## [Exercise aim]
All lines in the material containing the word "pink" need to be copied.

=-=-=

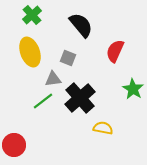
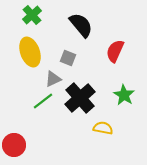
gray triangle: rotated 18 degrees counterclockwise
green star: moved 9 px left, 6 px down
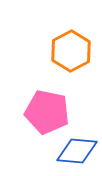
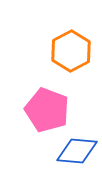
pink pentagon: moved 2 px up; rotated 9 degrees clockwise
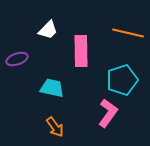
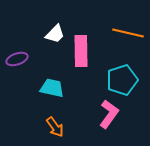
white trapezoid: moved 7 px right, 4 px down
pink L-shape: moved 1 px right, 1 px down
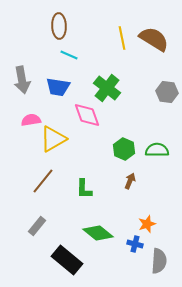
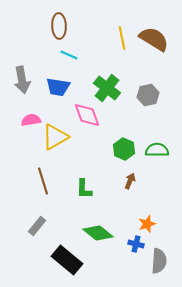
gray hexagon: moved 19 px left, 3 px down; rotated 20 degrees counterclockwise
yellow triangle: moved 2 px right, 2 px up
brown line: rotated 56 degrees counterclockwise
blue cross: moved 1 px right
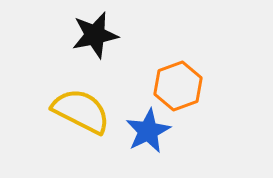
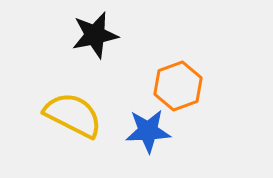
yellow semicircle: moved 8 px left, 4 px down
blue star: rotated 24 degrees clockwise
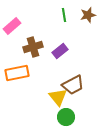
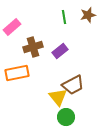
green line: moved 2 px down
pink rectangle: moved 1 px down
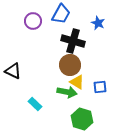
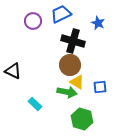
blue trapezoid: rotated 145 degrees counterclockwise
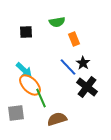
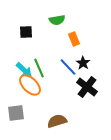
green semicircle: moved 2 px up
green line: moved 2 px left, 30 px up
brown semicircle: moved 2 px down
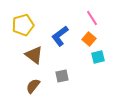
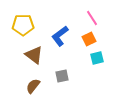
yellow pentagon: rotated 15 degrees clockwise
orange square: rotated 24 degrees clockwise
cyan square: moved 1 px left, 1 px down
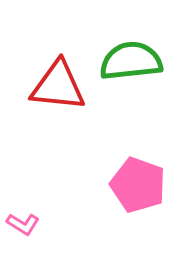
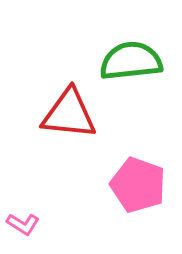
red triangle: moved 11 px right, 28 px down
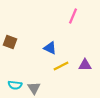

=-=-=

## [Exercise output]
pink pentagon: moved 2 px up; rotated 9 degrees clockwise
pink L-shape: moved 1 px right, 1 px down
pink rectangle: moved 1 px down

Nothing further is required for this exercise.